Requirement: Every line below should come back exactly as written, though the pictures stay out.

Study material:

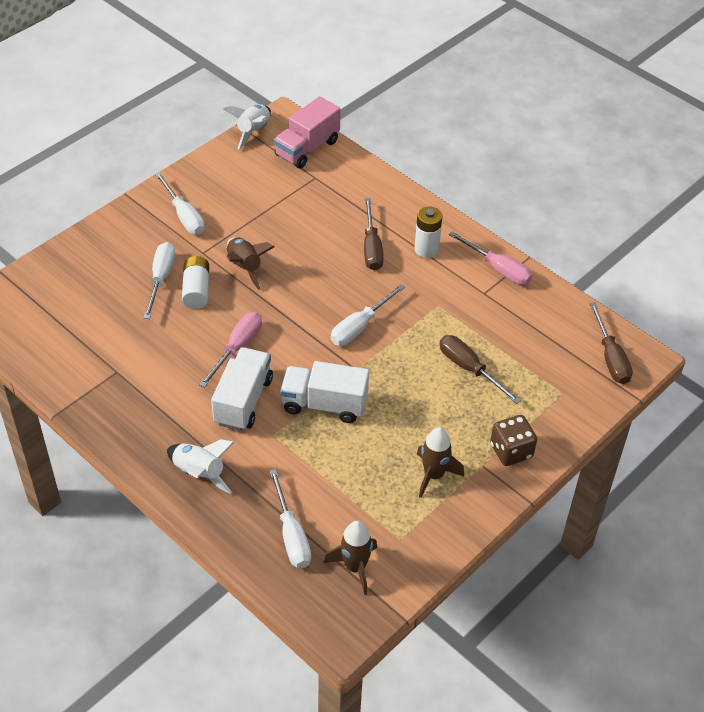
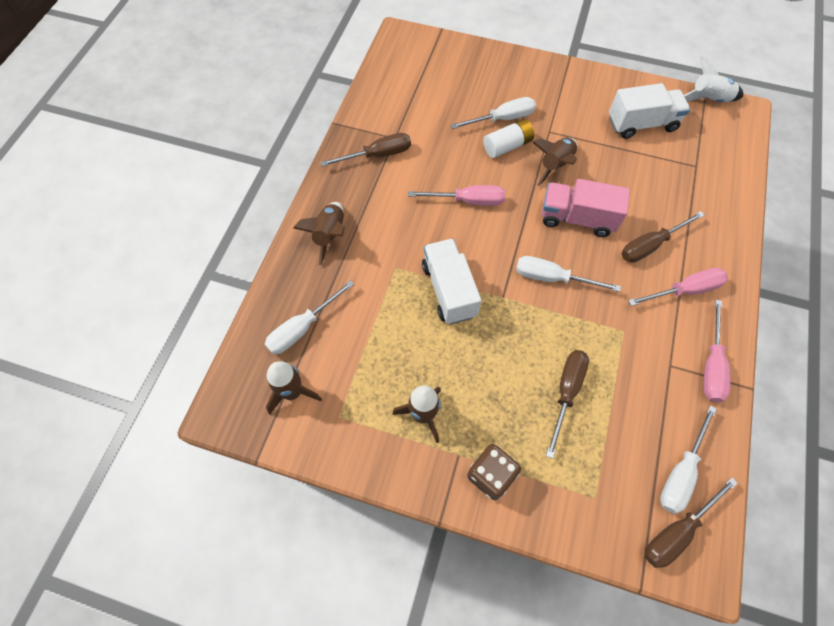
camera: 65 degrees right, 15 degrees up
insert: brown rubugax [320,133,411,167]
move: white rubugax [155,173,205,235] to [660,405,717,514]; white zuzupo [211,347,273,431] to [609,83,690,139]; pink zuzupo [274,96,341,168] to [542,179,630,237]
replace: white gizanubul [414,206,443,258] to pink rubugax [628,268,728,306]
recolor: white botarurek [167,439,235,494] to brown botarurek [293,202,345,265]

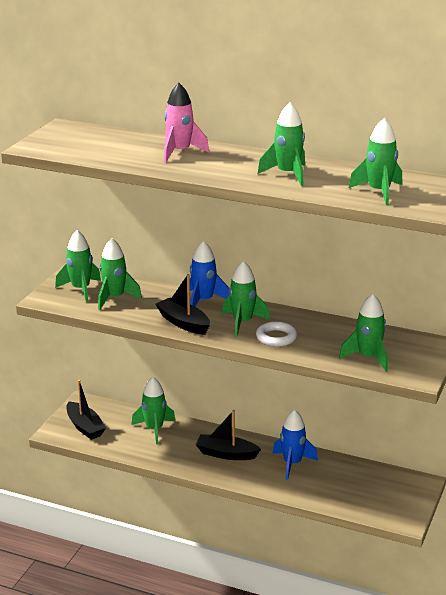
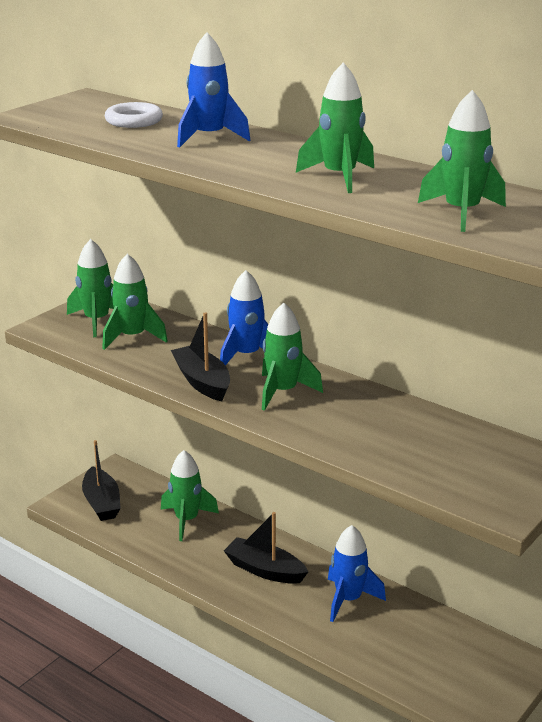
camera: 15 degrees right, 0 degrees up
delete: green botarurek [339,294,388,372]
move: white kukape [256,321,297,347] to [105,102,163,128]
recolor: pink botarurek [164,83,209,162] to blue botarurek [177,32,251,148]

Solution to this task:
camera: 65 degrees right, 15 degrees up
insert: brown rubugax [320,133,411,167]
move: white rubugax [155,173,205,235] to [660,405,717,514]; white zuzupo [211,347,273,431] to [609,83,690,139]; pink zuzupo [274,96,341,168] to [542,179,630,237]
replace: white gizanubul [414,206,443,258] to pink rubugax [628,268,728,306]
recolor: white botarurek [167,439,235,494] to brown botarurek [293,202,345,265]

camera: 15 degrees right, 0 degrees up
delete: green botarurek [339,294,388,372]
move: white kukape [256,321,297,347] to [105,102,163,128]
recolor: pink botarurek [164,83,209,162] to blue botarurek [177,32,251,148]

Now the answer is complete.